Recorded data:
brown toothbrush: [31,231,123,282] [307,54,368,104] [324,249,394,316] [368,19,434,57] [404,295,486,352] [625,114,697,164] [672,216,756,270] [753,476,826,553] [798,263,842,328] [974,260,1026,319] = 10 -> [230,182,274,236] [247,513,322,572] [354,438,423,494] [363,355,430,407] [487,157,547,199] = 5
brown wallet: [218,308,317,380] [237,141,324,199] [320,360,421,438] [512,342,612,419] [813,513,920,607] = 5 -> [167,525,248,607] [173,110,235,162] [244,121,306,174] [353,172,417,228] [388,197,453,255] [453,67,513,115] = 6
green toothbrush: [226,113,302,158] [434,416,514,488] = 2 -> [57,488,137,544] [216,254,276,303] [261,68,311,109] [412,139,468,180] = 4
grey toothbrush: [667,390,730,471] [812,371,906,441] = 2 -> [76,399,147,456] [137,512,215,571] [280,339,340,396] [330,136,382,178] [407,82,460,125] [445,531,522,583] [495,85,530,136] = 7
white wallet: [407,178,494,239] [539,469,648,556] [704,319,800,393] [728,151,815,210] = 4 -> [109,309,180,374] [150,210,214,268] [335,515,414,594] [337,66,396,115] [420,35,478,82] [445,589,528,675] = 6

==

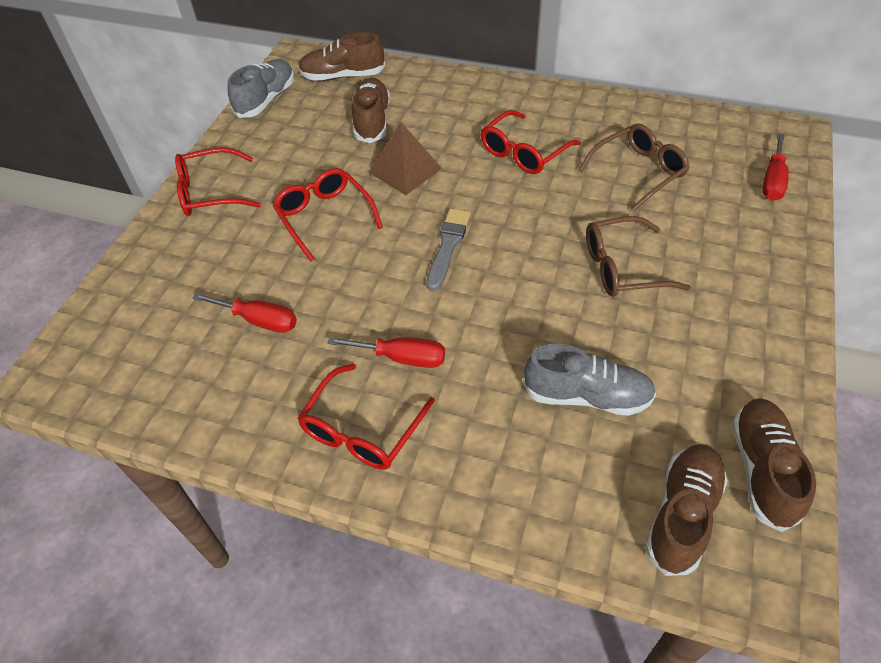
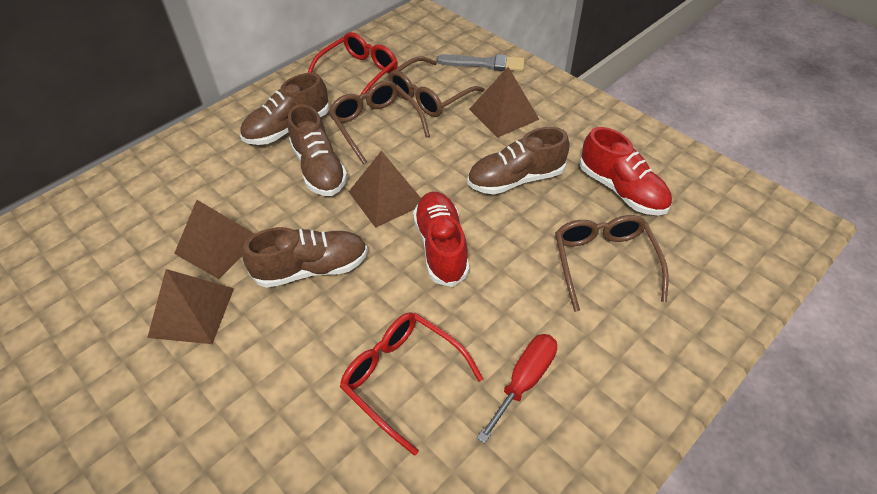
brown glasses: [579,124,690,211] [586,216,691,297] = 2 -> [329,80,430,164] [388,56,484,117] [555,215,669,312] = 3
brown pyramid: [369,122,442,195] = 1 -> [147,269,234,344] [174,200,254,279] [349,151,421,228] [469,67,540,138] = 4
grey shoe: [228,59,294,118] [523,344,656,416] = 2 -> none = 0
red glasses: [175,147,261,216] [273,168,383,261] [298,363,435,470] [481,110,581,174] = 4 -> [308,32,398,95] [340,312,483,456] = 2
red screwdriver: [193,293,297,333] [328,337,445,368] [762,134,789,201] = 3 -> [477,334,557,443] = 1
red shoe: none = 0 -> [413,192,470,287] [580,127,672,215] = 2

* * *

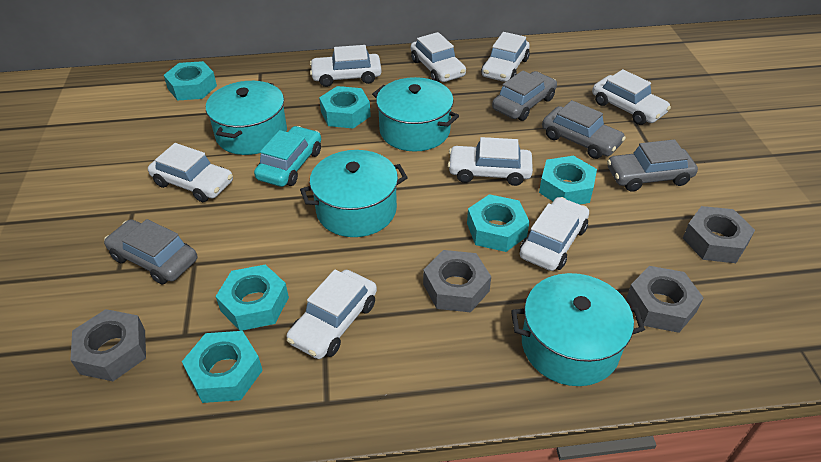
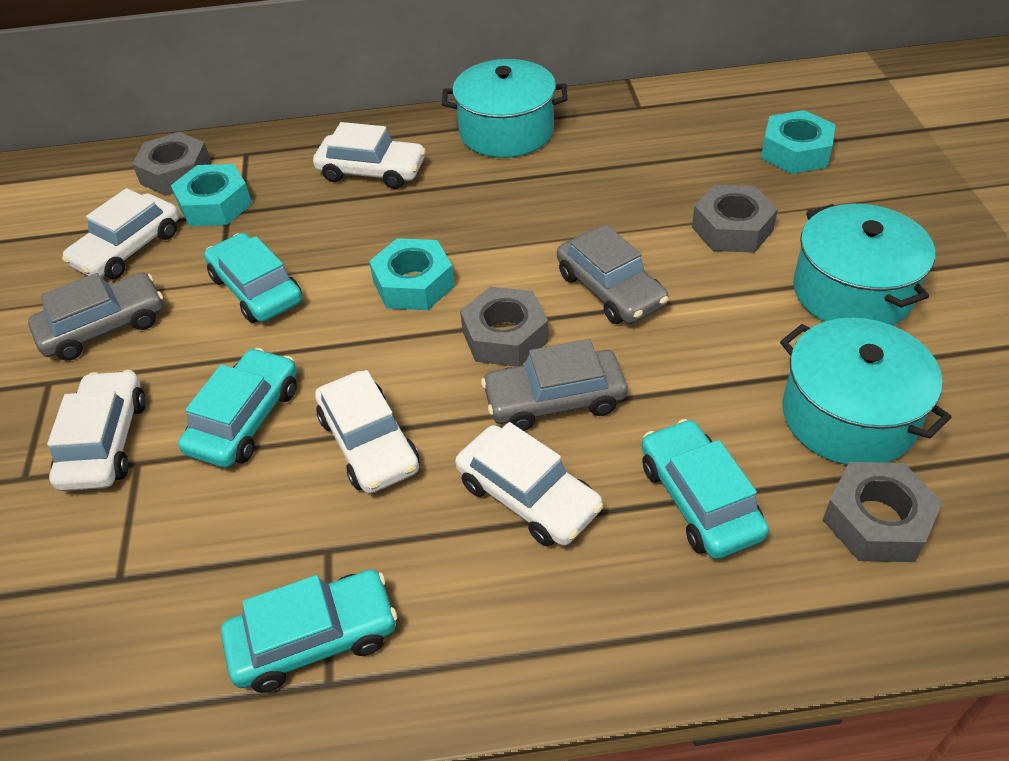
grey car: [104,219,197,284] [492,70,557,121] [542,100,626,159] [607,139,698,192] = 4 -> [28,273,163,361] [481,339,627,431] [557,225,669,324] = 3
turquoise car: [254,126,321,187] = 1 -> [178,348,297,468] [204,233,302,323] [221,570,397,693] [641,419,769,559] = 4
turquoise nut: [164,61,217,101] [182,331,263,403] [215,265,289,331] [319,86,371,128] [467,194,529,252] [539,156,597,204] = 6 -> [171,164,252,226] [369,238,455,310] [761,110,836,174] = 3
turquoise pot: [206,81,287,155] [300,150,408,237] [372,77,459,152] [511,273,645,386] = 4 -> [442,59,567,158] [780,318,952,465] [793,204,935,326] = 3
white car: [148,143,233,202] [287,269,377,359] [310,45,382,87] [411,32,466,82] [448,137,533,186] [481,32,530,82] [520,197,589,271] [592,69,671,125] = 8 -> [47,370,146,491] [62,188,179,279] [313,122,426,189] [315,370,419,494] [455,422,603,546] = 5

● **Exercise details**:
Read the data above and pull out each line that holds the string "wallet".

● **Written answer**:
brown wallet: [218,308,317,380] [237,141,324,199] [320,360,421,438] [512,342,612,419] [813,513,920,607] = 5 -> [167,525,248,607] [173,110,235,162] [244,121,306,174] [353,172,417,228] [388,197,453,255] [453,67,513,115] = 6
white wallet: [407,178,494,239] [539,469,648,556] [704,319,800,393] [728,151,815,210] = 4 -> [109,309,180,374] [150,210,214,268] [335,515,414,594] [337,66,396,115] [420,35,478,82] [445,589,528,675] = 6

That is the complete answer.